Look for the line that contains "turquoise star: 5 -> 2"; output that line and every line after it exactly, through the final line of the material below, and nothing else.

-- -- --

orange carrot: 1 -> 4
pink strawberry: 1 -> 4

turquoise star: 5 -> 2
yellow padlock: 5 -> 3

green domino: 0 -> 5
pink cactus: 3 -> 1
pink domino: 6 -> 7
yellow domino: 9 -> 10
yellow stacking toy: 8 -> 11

-- -- --

> **SOLUTION TO THE EXERCISE**:
turquoise star: 5 -> 2
yellow padlock: 5 -> 3

green domino: 0 -> 5
pink cactus: 3 -> 1
pink domino: 6 -> 7
yellow domino: 9 -> 10
yellow stacking toy: 8 -> 11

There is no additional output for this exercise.